> _RECORDS FOR THE EXERCISE_:
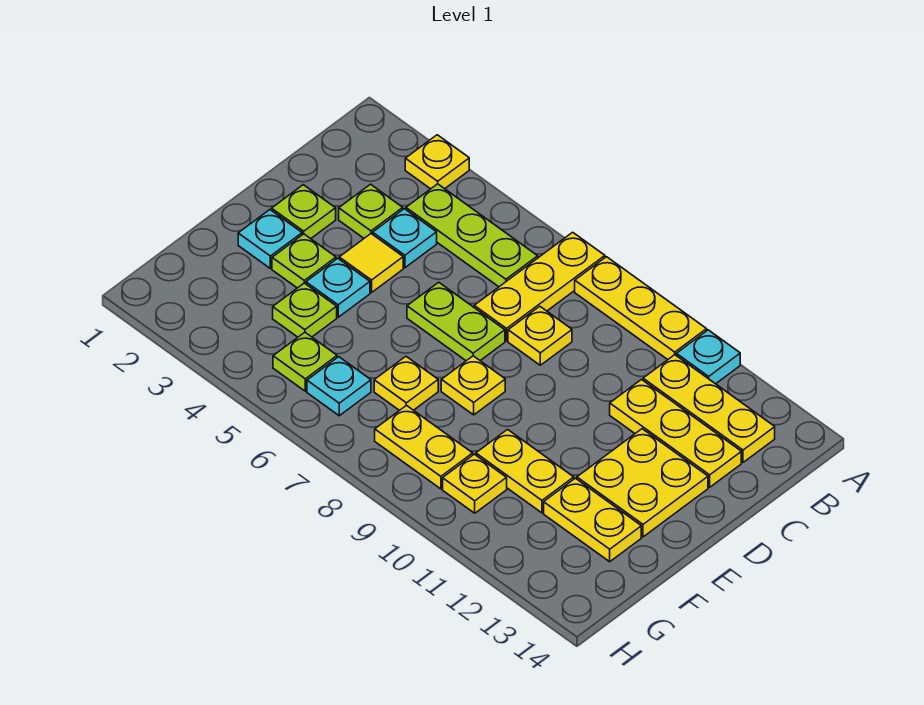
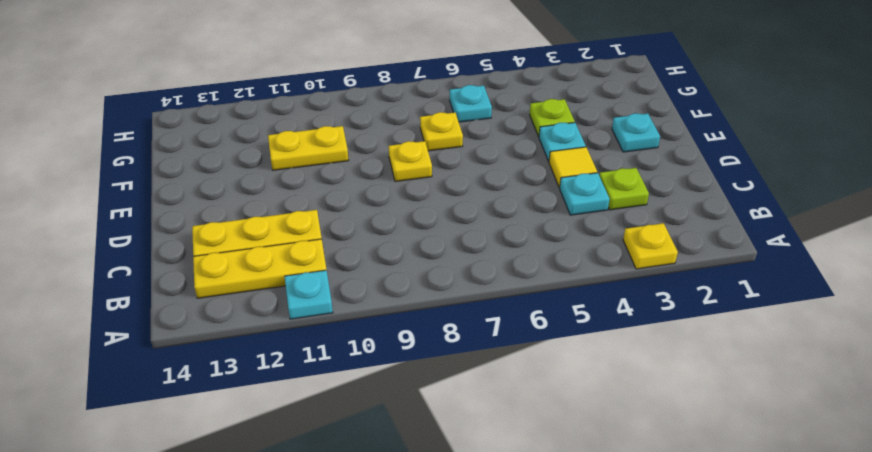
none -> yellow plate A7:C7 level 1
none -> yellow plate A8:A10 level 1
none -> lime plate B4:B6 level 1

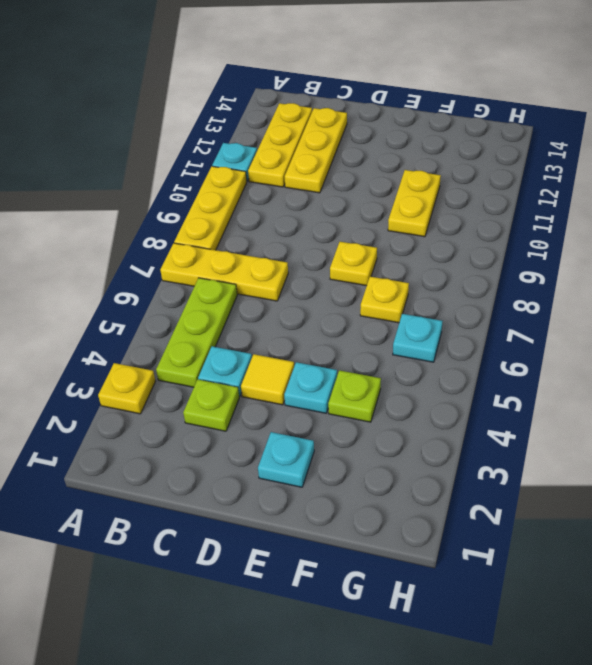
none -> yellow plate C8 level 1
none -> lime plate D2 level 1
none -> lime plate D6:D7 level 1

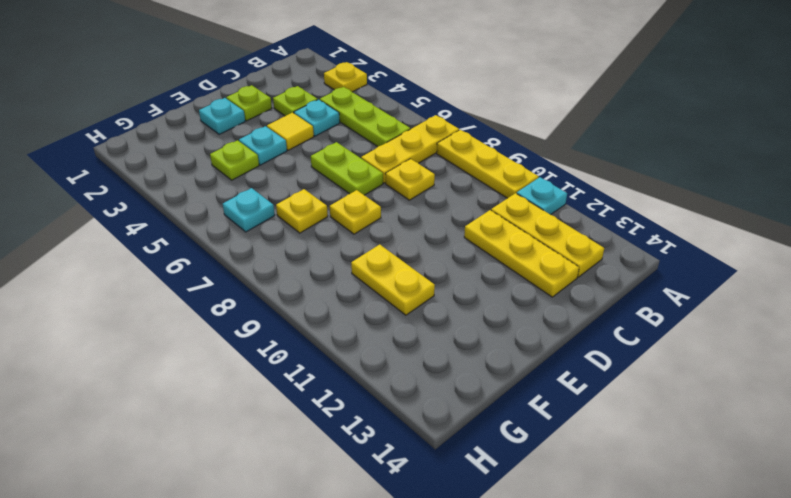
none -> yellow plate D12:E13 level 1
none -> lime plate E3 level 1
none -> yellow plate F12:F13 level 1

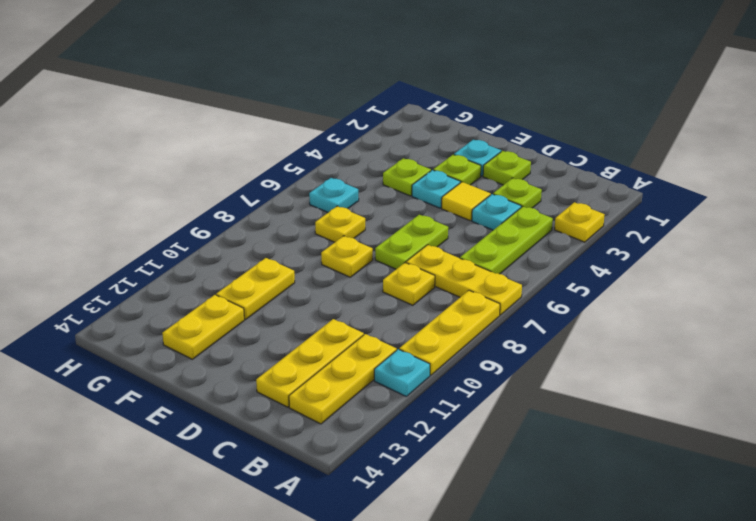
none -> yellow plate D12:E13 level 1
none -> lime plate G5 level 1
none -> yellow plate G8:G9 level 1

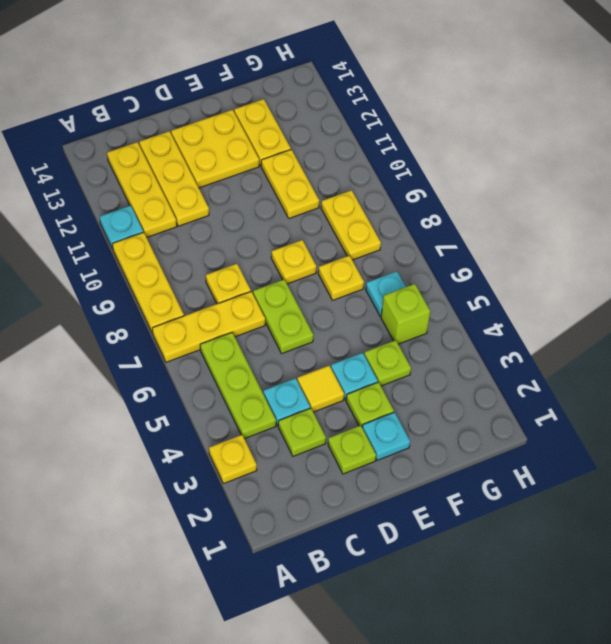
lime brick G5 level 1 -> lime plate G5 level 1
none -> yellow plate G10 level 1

> _TASK PROMPT_: Copy word for word the lines of the records above from the one with "none -> lime plate D2 level 1" up to and including the one with "lime brick G5". Skip the pictures.

> _TASK RESPONSE_:
none -> lime plate D2 level 1
none -> lime plate D6:D7 level 1

none -> yellow plate D12:E13 level 1
none -> lime plate E3 level 1
none -> yellow plate F12:F13 level 1

none -> yellow plate D12:E13 level 1
none -> lime plate G5 level 1
none -> yellow plate G8:G9 level 1

lime brick G5 level 1 -> lime plate G5 level 1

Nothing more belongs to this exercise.